● Task requirements
Reproduce the rows verbatim from the line with "brown L-shape: moved 2" up to and including the line with "brown circle: moved 6 px right, 1 px up", leaving the pictures out.

Records:

>> start

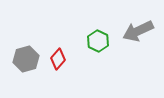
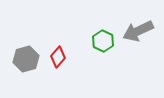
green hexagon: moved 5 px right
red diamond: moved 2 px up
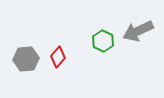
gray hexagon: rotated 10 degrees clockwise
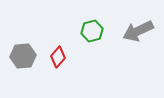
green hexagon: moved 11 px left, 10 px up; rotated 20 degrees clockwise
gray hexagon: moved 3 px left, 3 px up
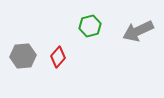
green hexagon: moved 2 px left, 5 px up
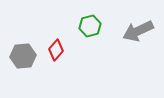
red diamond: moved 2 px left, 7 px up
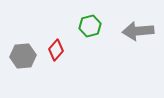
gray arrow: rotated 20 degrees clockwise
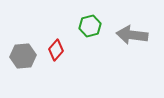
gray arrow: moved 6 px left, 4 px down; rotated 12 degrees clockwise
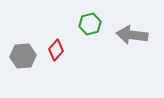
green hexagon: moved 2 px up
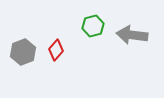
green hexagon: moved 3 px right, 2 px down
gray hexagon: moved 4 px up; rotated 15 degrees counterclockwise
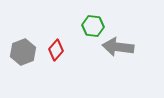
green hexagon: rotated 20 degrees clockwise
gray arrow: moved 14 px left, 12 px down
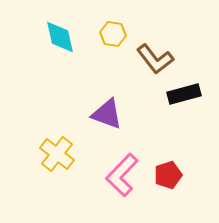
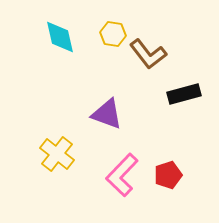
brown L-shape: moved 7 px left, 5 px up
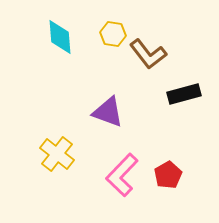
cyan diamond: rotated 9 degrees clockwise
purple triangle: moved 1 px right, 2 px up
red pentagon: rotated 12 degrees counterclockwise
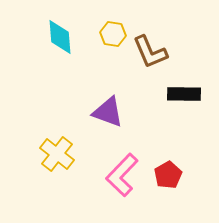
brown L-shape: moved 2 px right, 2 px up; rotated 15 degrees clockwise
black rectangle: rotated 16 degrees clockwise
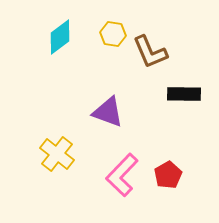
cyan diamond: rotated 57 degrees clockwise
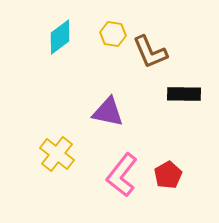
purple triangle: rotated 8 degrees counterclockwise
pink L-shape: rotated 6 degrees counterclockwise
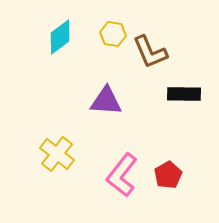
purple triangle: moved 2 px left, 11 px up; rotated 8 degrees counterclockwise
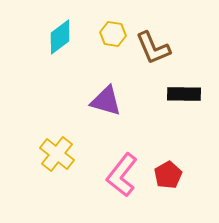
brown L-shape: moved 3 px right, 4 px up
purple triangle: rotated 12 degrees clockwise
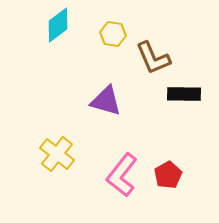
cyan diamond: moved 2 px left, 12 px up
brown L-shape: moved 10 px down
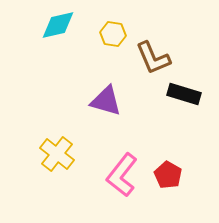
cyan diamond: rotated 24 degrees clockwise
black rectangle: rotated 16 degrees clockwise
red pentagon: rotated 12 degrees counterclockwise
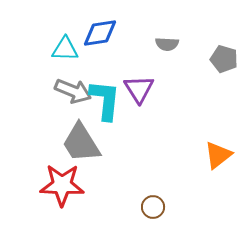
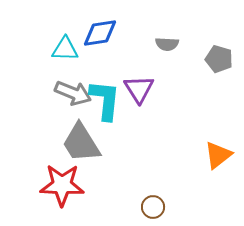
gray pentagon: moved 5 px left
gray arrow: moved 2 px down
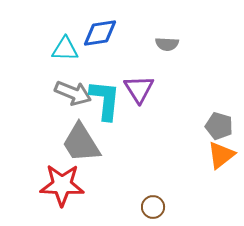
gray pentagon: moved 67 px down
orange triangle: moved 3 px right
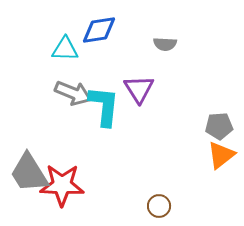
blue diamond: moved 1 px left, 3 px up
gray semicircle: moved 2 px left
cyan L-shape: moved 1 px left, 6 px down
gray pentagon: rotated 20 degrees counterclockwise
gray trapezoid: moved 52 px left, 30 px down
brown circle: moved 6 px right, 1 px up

>> end
>> start

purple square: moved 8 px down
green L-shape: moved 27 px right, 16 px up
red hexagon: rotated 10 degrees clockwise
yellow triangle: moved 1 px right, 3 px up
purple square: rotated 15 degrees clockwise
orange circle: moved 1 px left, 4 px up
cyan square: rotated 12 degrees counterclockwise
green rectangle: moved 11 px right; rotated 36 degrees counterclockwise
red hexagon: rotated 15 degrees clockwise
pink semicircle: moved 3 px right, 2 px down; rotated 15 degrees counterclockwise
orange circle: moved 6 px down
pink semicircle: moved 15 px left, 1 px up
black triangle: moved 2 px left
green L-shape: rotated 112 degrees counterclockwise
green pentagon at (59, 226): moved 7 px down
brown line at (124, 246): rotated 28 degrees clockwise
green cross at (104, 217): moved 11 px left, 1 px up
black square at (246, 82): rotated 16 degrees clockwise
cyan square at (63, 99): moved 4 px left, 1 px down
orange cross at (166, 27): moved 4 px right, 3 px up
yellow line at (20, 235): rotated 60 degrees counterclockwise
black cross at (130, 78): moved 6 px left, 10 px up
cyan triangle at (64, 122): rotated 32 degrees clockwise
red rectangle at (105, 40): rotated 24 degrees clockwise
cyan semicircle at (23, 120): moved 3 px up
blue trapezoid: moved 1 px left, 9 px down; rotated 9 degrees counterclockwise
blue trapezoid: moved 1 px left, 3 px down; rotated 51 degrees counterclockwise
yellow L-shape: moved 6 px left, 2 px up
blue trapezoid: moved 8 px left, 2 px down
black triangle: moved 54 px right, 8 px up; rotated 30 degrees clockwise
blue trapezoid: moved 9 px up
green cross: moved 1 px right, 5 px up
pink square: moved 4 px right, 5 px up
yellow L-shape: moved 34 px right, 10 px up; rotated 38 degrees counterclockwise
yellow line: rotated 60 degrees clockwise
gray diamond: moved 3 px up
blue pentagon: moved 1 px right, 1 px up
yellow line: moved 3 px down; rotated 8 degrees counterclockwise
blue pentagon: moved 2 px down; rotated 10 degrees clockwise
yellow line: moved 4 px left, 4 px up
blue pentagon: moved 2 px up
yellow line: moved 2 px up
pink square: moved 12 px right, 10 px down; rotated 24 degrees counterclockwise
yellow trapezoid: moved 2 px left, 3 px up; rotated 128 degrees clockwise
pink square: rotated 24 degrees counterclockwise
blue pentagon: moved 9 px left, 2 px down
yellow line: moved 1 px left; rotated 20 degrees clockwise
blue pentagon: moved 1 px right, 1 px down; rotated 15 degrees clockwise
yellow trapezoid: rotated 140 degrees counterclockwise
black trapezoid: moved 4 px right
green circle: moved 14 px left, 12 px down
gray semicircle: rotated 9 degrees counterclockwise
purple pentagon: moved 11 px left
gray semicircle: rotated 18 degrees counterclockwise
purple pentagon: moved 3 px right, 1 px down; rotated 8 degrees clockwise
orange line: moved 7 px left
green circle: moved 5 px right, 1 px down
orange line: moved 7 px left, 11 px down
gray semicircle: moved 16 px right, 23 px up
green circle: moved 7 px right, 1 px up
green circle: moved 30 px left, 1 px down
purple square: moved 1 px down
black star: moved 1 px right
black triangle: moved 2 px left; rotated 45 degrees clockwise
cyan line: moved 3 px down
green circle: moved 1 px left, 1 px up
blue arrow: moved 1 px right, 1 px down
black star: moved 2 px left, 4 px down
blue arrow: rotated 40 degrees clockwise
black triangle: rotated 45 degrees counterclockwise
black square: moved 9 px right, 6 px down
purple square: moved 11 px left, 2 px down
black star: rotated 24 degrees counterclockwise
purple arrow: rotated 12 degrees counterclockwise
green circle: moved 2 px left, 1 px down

>> end
>> start

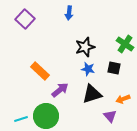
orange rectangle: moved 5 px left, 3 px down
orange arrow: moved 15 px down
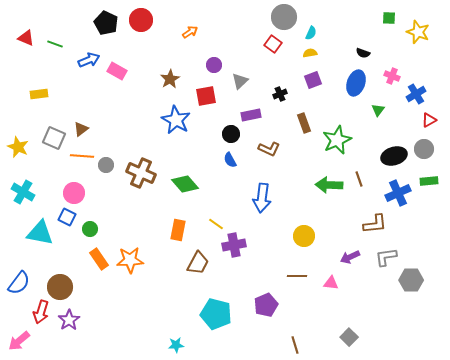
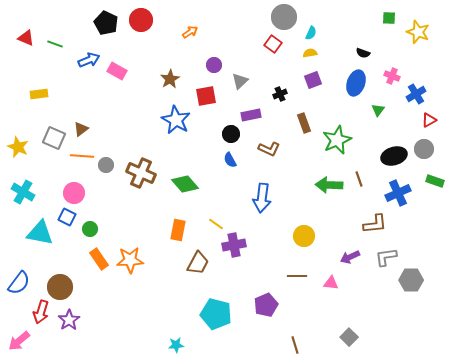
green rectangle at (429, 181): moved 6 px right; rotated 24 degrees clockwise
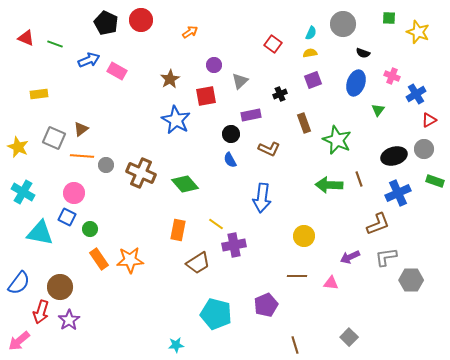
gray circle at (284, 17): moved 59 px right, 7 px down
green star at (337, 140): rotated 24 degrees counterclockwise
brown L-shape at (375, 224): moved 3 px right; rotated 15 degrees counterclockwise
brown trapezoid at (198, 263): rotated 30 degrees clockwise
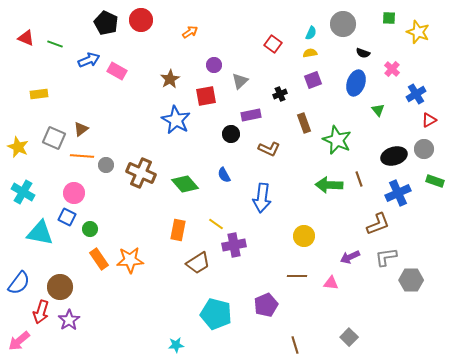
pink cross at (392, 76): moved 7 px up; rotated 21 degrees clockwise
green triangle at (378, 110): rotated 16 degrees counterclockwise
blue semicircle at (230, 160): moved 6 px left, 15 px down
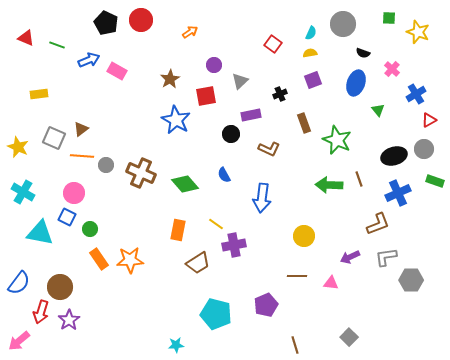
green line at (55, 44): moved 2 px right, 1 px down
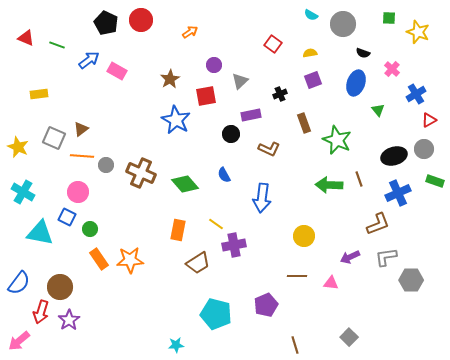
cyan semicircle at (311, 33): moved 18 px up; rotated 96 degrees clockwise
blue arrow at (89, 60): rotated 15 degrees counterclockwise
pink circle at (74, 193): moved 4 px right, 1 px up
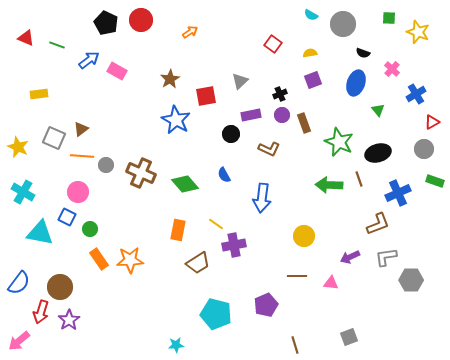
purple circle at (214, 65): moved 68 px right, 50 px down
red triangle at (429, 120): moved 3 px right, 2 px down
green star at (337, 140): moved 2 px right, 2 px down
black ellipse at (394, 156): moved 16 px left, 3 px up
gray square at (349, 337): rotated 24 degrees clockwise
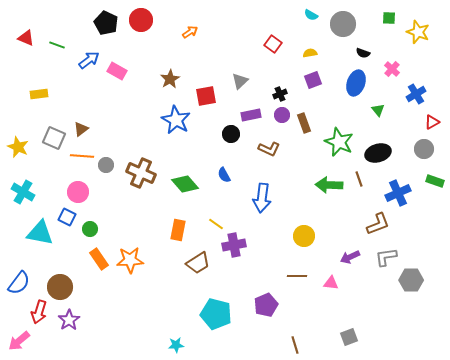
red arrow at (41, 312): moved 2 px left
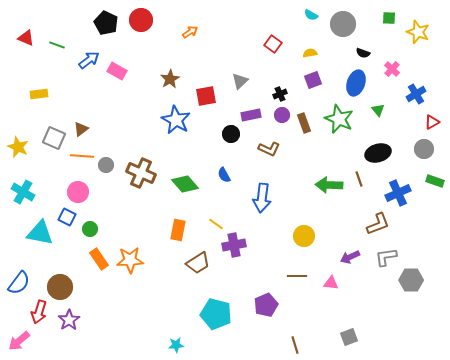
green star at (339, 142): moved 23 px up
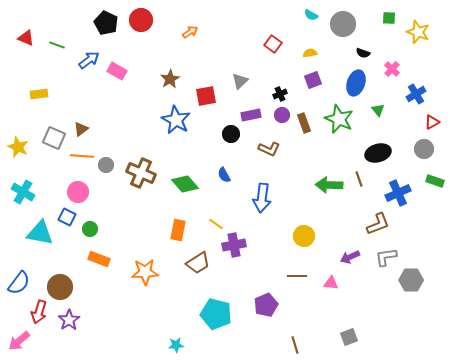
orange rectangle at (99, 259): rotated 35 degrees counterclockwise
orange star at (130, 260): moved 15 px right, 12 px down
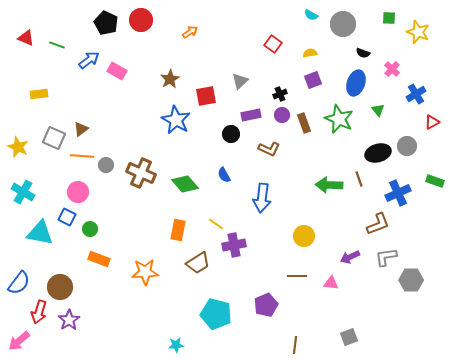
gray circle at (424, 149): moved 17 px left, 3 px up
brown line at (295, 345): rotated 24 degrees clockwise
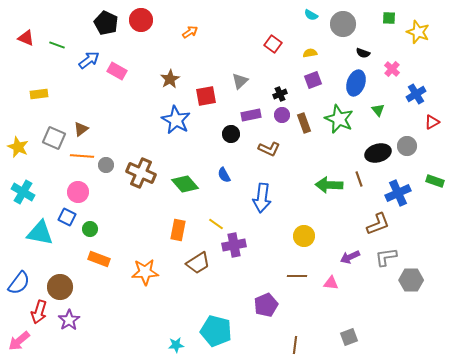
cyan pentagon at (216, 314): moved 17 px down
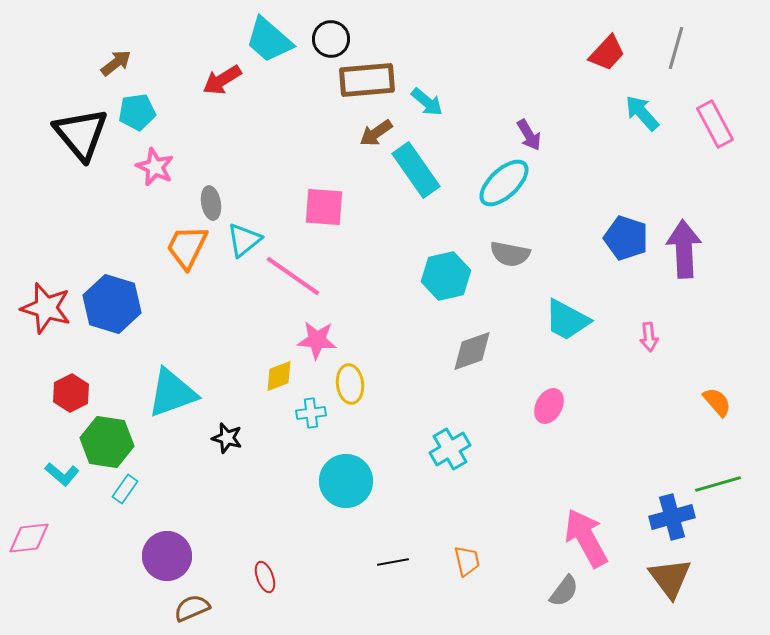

>> end

● Task answer
brown L-shape: moved 2 px right, 2 px up; rotated 15 degrees clockwise
black rectangle: rotated 16 degrees clockwise
cyan diamond: rotated 57 degrees clockwise
purple triangle: rotated 8 degrees counterclockwise
pink L-shape: rotated 6 degrees counterclockwise
purple triangle: moved 2 px left, 11 px up; rotated 8 degrees counterclockwise
brown L-shape: moved 3 px right, 4 px up
purple triangle: rotated 12 degrees clockwise
cyan diamond: moved 2 px left, 12 px up
brown L-shape: moved 10 px down
cyan diamond: rotated 24 degrees clockwise
black rectangle: rotated 16 degrees clockwise
red pentagon: rotated 12 degrees counterclockwise
gray pentagon: moved 5 px left
gray arrow: moved 2 px down
gray pentagon: moved 67 px down
orange triangle: moved 3 px right
blue diamond: moved 1 px left, 3 px up
gray semicircle: moved 2 px left
cyan L-shape: moved 1 px left, 6 px down
gray pentagon: rotated 20 degrees counterclockwise
gray trapezoid: moved 52 px left, 30 px down
brown circle: moved 6 px right, 1 px up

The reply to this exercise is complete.